What the exercise asks - Scan the records for "DIGITS". Report each line that includes it.
-------- Dataset records --------
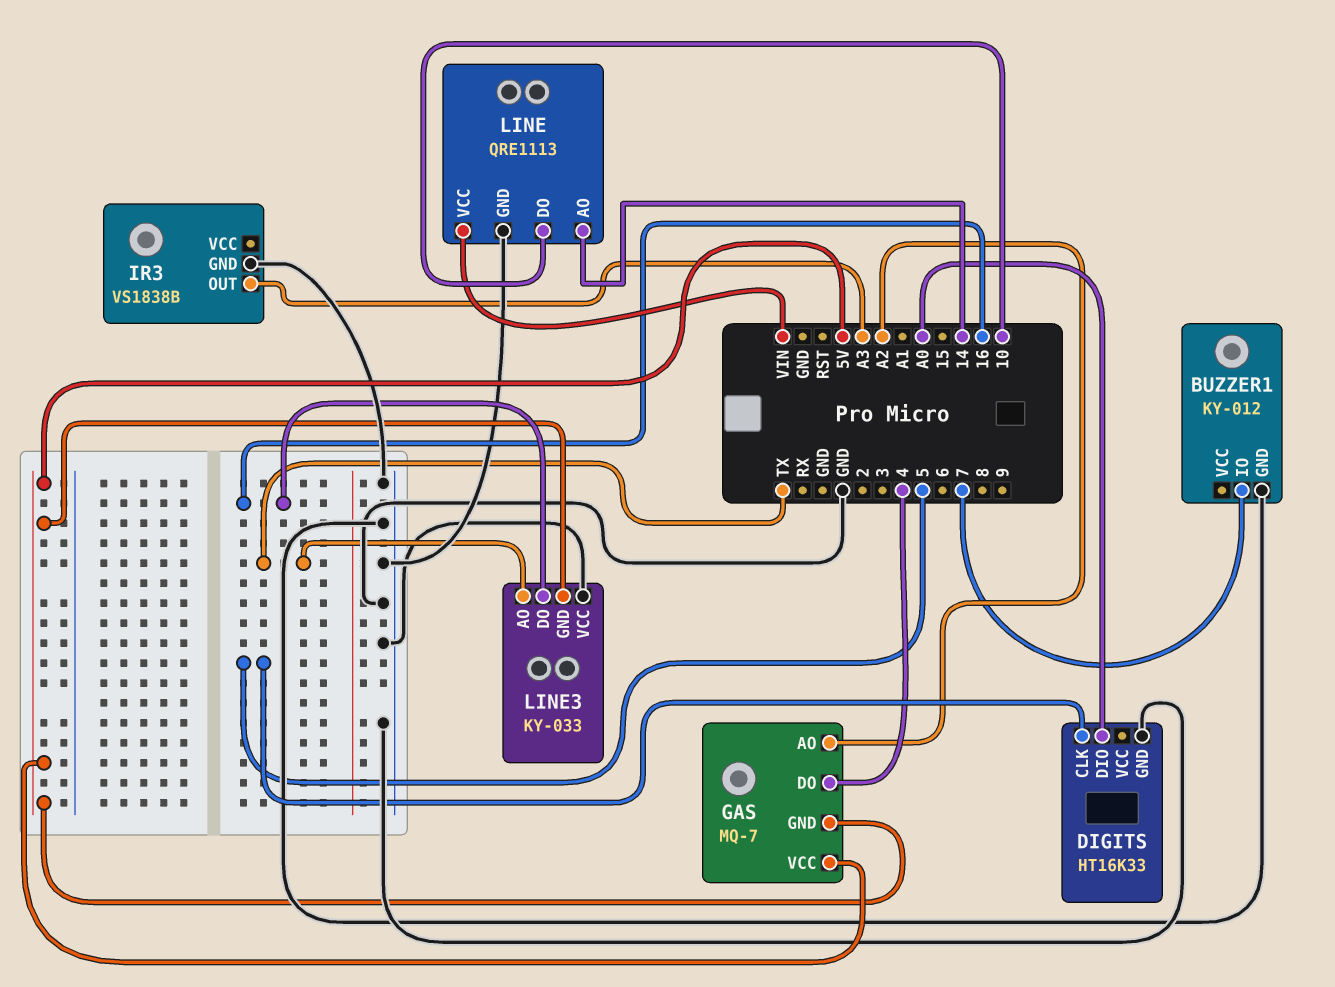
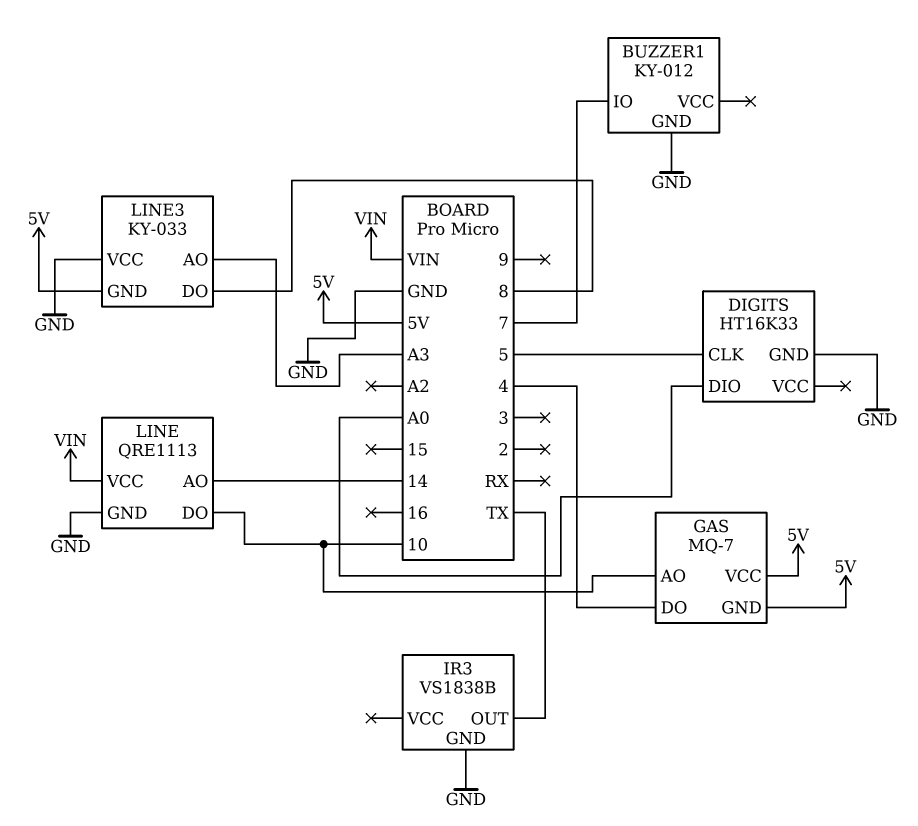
GAS pin AO: A2 -> 10
IR3 pin OUT: A3 -> TX
LINE3 pin AO: TX -> A3
LINE3 pin DO: 16 -> 8

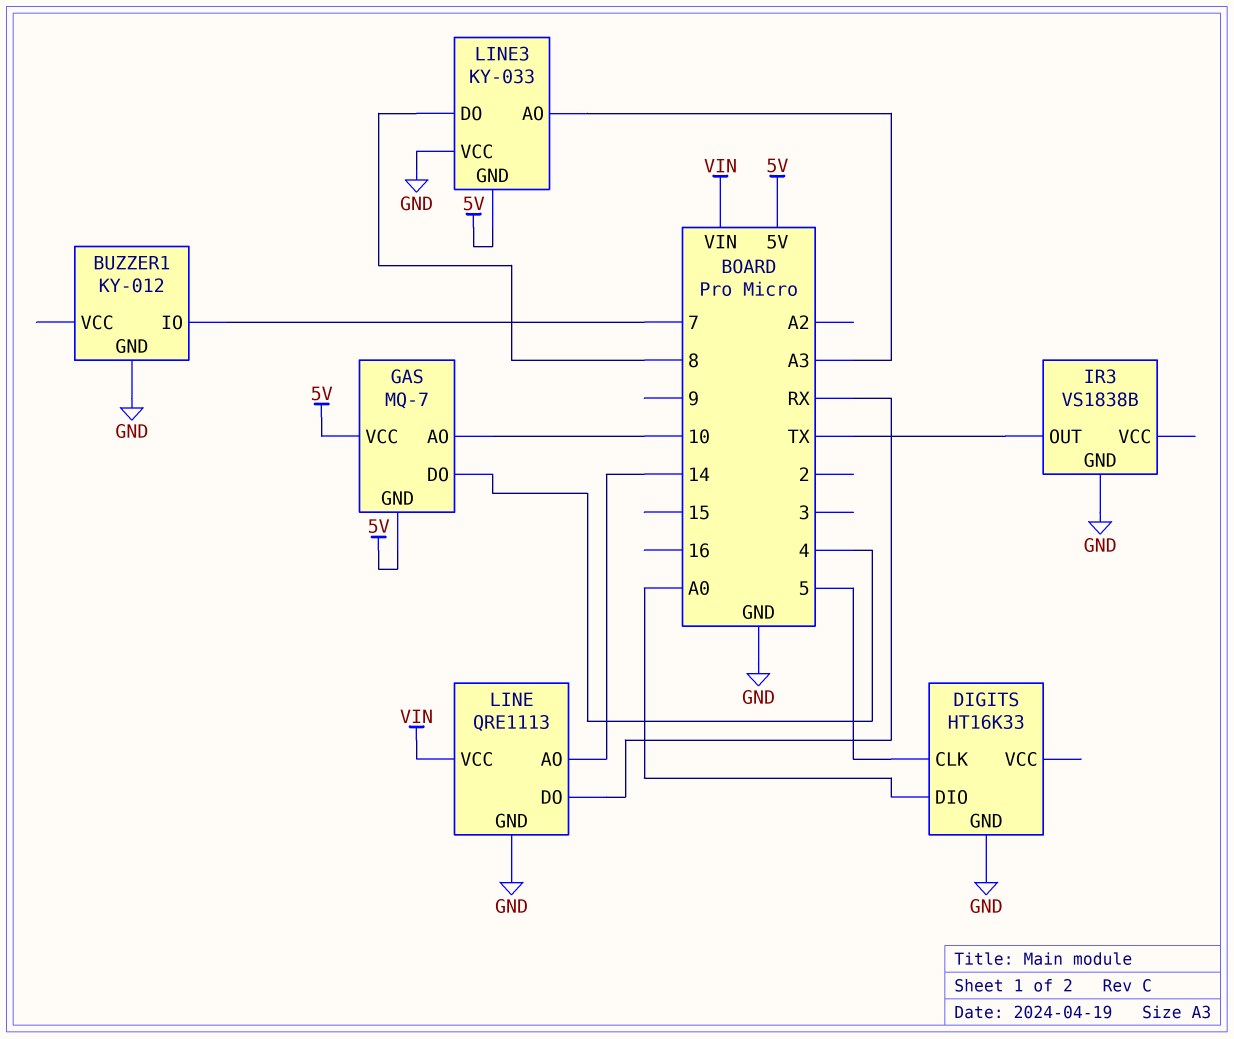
LINE pin DO: 10 -> RX

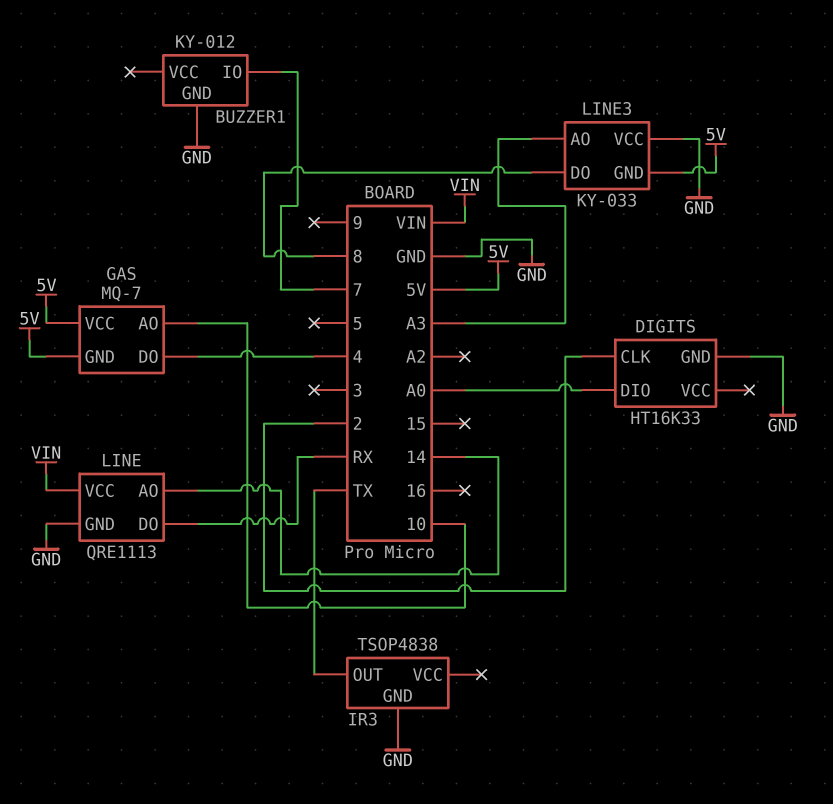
DIGITS pin CLK: 5 -> 2
IR3: VS1838B -> TSOP4838

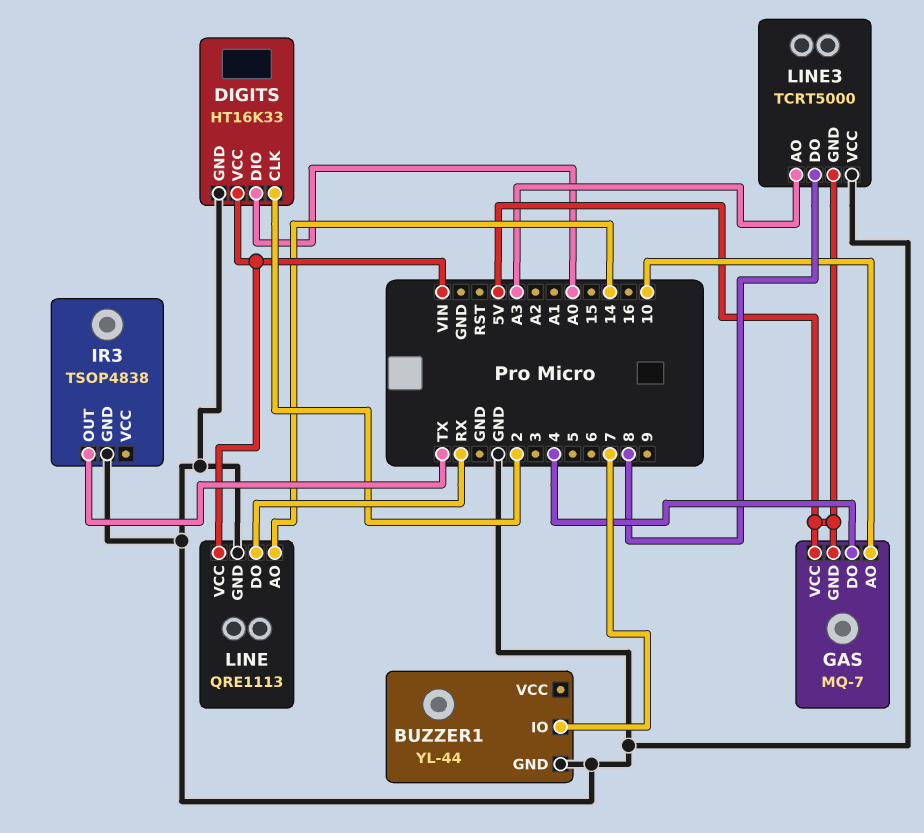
BUZZER1: KY-012 -> YL-44
DIGITS pin VCC: none -> VIN
LINE3: KY-033 -> TCRT5000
--------
Exercise output -
DIGITS pin CLK: 5 -> 2
DIGITS pin VCC: none -> VIN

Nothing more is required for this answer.